Material for the task Start Marker

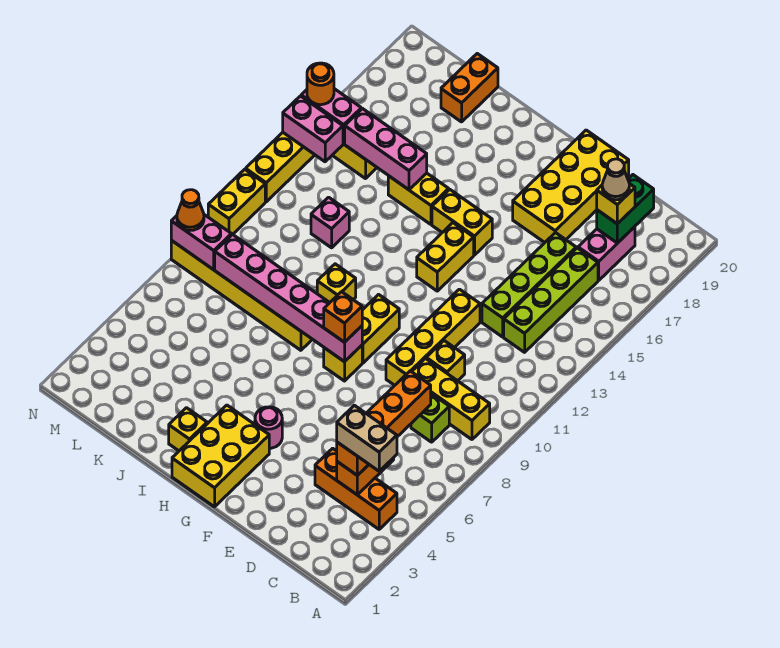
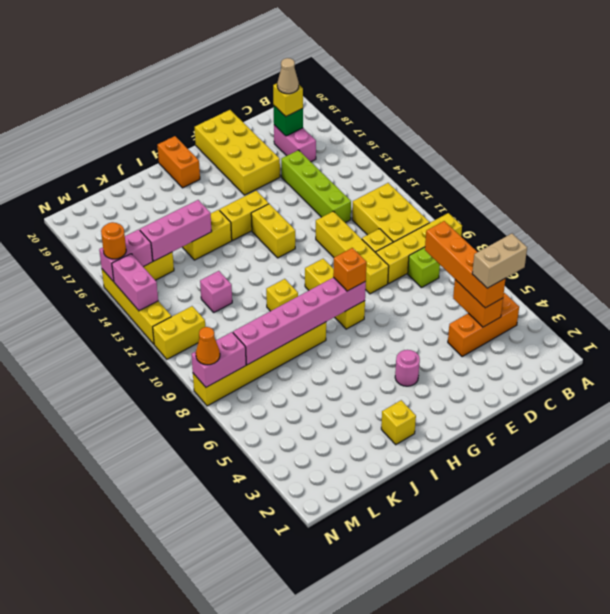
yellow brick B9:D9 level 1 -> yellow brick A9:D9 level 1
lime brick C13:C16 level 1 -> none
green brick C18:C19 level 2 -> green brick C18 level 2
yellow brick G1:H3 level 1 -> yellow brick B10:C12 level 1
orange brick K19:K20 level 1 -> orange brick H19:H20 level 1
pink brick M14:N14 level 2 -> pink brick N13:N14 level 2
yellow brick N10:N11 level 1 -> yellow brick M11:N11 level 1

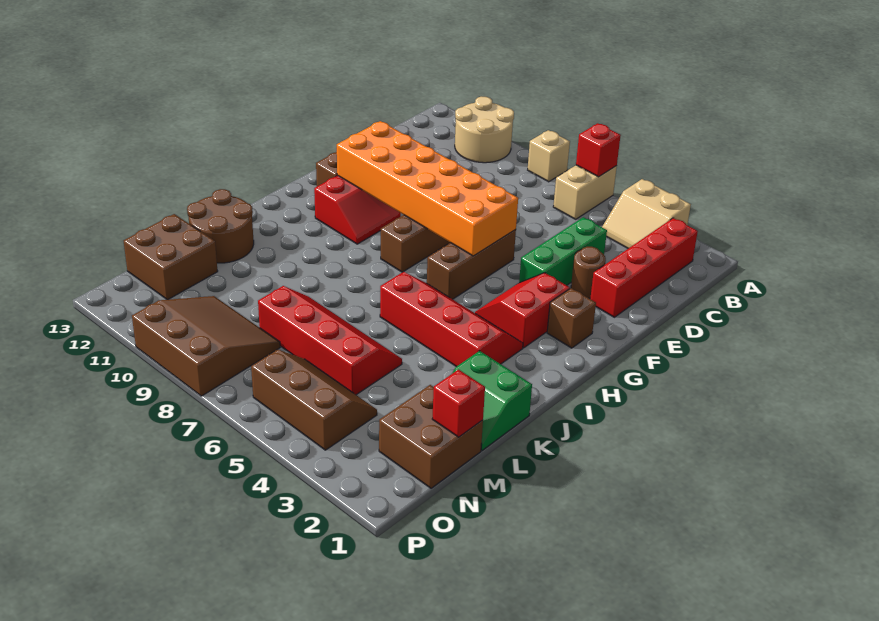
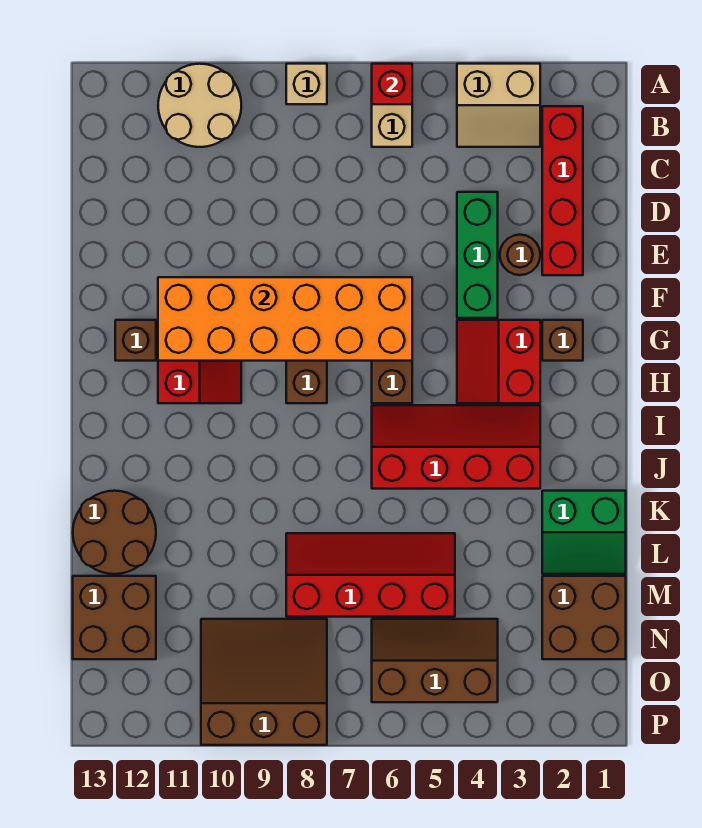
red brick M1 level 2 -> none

Material for the task End Marker

## [About this task]
Could you reproduce every entry exactly, leaving out the pictures?

## [Written answer]
yellow brick B9:D9 level 1 -> yellow brick A9:D9 level 1
lime brick C13:C16 level 1 -> none
green brick C18:C19 level 2 -> green brick C18 level 2
yellow brick G1:H3 level 1 -> yellow brick B10:C12 level 1
orange brick K19:K20 level 1 -> orange brick H19:H20 level 1
pink brick M14:N14 level 2 -> pink brick N13:N14 level 2
yellow brick N10:N11 level 1 -> yellow brick M11:N11 level 1

red brick M1 level 2 -> none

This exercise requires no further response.